DIRECTIONS: After finding the line with "(407, 274) = (335, 353): turquoise" in the entries below, retype exactly each line from there through the line with "(97, 187) = (521, 298): red", including that final line.

Excerpts from a dataset
-------

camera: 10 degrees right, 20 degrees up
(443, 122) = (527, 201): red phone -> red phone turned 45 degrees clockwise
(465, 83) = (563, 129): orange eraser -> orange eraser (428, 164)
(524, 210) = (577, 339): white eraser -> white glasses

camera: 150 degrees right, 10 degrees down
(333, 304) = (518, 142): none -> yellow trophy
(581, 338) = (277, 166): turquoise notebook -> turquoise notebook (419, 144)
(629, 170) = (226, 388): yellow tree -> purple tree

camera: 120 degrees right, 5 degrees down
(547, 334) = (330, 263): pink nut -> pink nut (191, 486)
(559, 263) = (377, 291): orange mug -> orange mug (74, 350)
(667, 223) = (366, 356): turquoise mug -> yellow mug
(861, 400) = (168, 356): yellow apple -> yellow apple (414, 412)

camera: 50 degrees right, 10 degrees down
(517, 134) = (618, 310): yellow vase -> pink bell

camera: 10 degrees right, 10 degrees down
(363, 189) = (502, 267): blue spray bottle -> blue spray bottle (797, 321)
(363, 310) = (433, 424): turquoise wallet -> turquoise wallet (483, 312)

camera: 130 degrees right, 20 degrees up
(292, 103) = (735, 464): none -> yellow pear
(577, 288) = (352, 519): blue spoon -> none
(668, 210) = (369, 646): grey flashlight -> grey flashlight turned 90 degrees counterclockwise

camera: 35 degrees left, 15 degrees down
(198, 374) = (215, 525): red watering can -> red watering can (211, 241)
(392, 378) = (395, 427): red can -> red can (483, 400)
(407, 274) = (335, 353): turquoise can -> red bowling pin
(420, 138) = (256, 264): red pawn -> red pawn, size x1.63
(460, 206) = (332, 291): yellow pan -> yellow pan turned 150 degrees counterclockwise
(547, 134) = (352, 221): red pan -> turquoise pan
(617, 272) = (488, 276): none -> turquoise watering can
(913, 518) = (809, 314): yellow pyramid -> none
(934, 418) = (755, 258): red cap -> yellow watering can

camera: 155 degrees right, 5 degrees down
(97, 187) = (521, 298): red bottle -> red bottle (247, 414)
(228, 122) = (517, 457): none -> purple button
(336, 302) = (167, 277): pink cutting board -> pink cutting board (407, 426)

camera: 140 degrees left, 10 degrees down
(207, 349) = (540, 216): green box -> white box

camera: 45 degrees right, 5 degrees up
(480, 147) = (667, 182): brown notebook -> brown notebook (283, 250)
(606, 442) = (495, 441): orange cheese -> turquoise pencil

-------

REPLY TO THE EXERCISE:
(407, 274) = (335, 353): turquoise can -> red bowling pin
(420, 138) = (256, 264): red pawn -> red pawn, size x1.63
(460, 206) = (332, 291): yellow pan -> yellow pan turned 150 degrees counterclockwise
(547, 134) = (352, 221): red pan -> turquoise pan
(617, 272) = (488, 276): none -> turquoise watering can
(913, 518) = (809, 314): yellow pyramid -> none
(934, 418) = (755, 258): red cap -> yellow watering can

camera: 155 degrees right, 5 degrees down
(97, 187) = (521, 298): red bottle -> red bottle (247, 414)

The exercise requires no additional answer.